# WORK TO BE COMPLETED:
Which lines of the data include the string "degrees"? List them all.

[Scene difference descriptions]
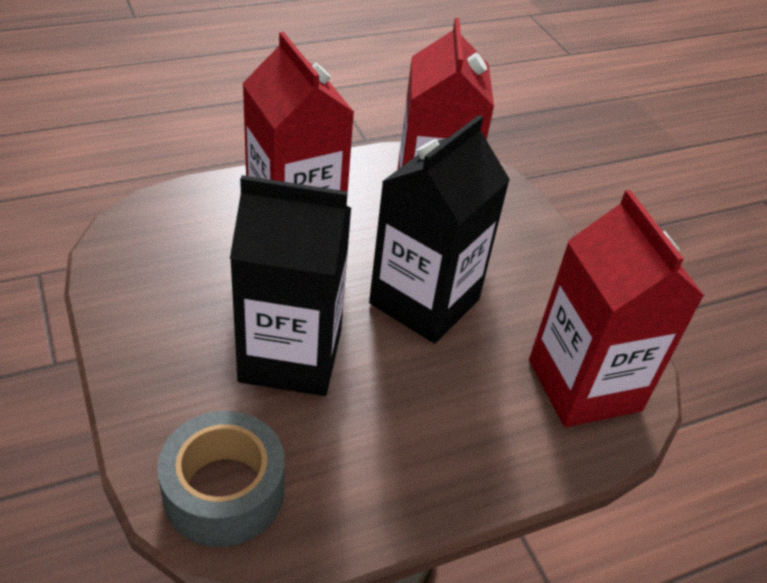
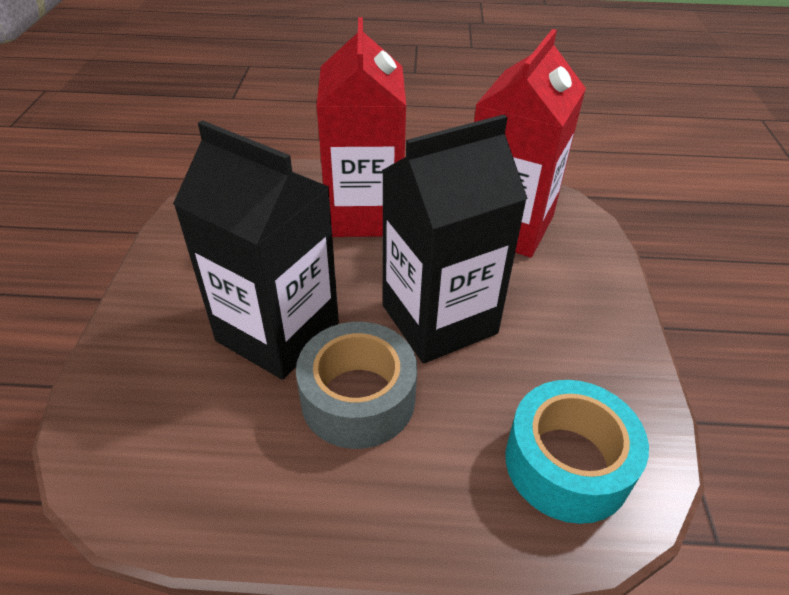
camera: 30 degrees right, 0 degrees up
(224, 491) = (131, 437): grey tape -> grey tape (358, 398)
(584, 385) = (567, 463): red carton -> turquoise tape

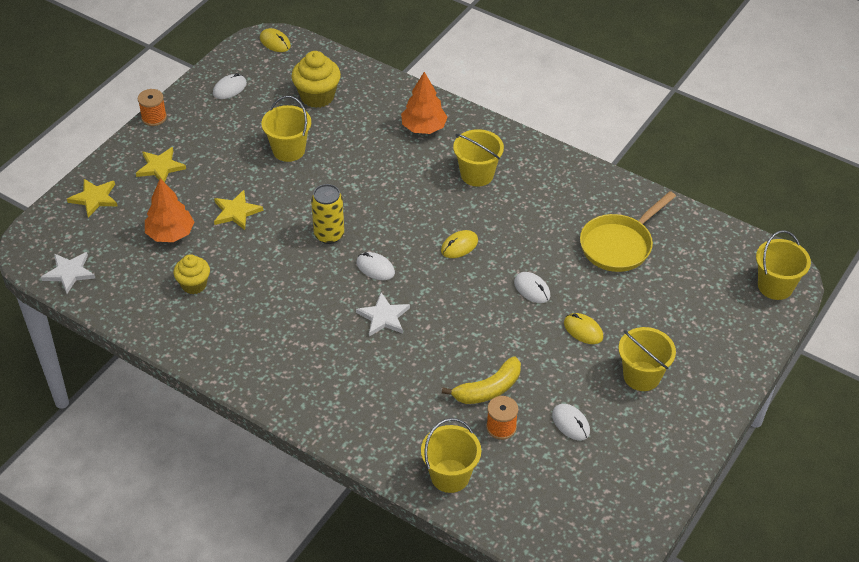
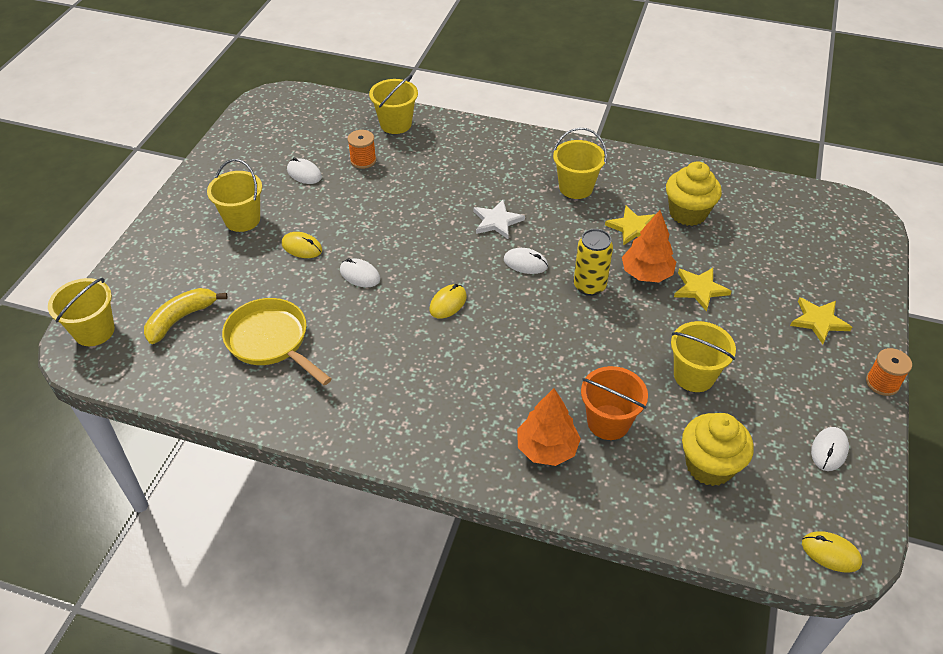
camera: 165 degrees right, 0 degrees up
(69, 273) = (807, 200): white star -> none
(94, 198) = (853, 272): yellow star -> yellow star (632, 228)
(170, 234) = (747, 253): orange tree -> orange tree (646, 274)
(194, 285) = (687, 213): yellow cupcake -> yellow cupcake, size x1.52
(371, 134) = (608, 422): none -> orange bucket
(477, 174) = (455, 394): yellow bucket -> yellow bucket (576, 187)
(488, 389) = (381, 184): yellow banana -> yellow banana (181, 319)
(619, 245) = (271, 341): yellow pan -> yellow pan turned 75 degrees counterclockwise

# RESULT OF THIS TASK:
camera: 30 degrees right, 0 degrees up
camera: 165 degrees right, 0 degrees up
(619, 245) = (271, 341): yellow pan -> yellow pan turned 75 degrees counterclockwise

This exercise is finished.